Stored data entries

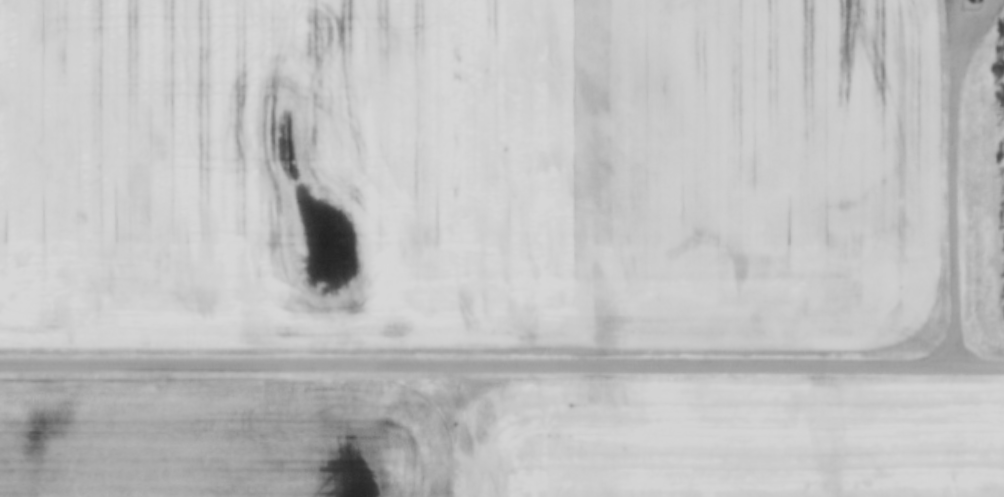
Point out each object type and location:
road: (957, 31)
road: (974, 32)
road: (954, 211)
road: (501, 358)

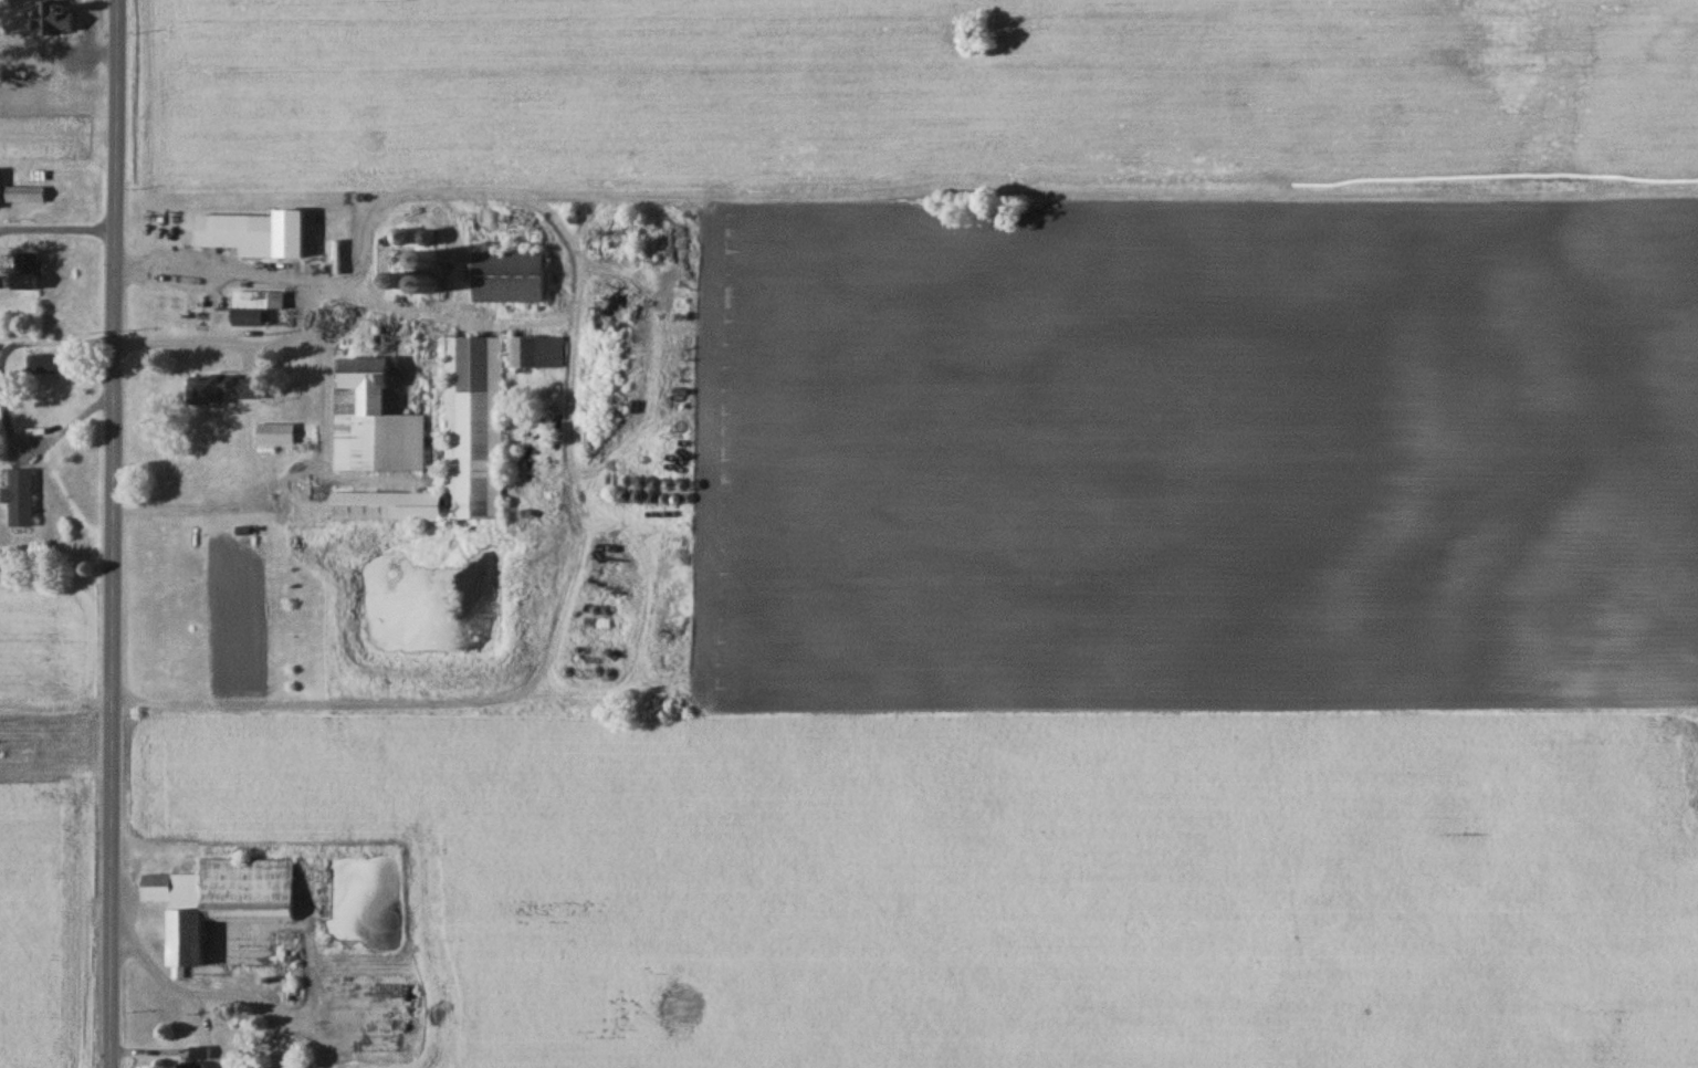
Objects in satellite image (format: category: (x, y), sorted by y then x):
building: (55, 16)
building: (23, 193)
building: (620, 222)
road: (58, 228)
building: (237, 233)
building: (421, 260)
building: (507, 276)
building: (421, 284)
building: (253, 305)
road: (308, 311)
road: (55, 337)
building: (535, 351)
building: (42, 364)
building: (220, 389)
building: (381, 403)
road: (327, 408)
road: (570, 416)
building: (273, 433)
road: (38, 440)
building: (452, 446)
building: (18, 498)
road: (113, 533)
building: (464, 624)
building: (221, 903)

→ Task description
Every record above must be copied exactly, and no picture may appear in the copy.

→ Answer box
Point out each object type and location:
road: (957, 31)
road: (974, 32)
road: (954, 211)
road: (501, 358)

Objects in satellite image (format: category: (x, y), sorted by y then x):
building: (55, 16)
building: (23, 193)
building: (620, 222)
road: (58, 228)
building: (237, 233)
building: (421, 260)
building: (507, 276)
building: (421, 284)
building: (253, 305)
road: (308, 311)
road: (55, 337)
building: (535, 351)
building: (42, 364)
building: (220, 389)
building: (381, 403)
road: (327, 408)
road: (570, 416)
building: (273, 433)
road: (38, 440)
building: (452, 446)
building: (18, 498)
road: (113, 533)
building: (464, 624)
building: (221, 903)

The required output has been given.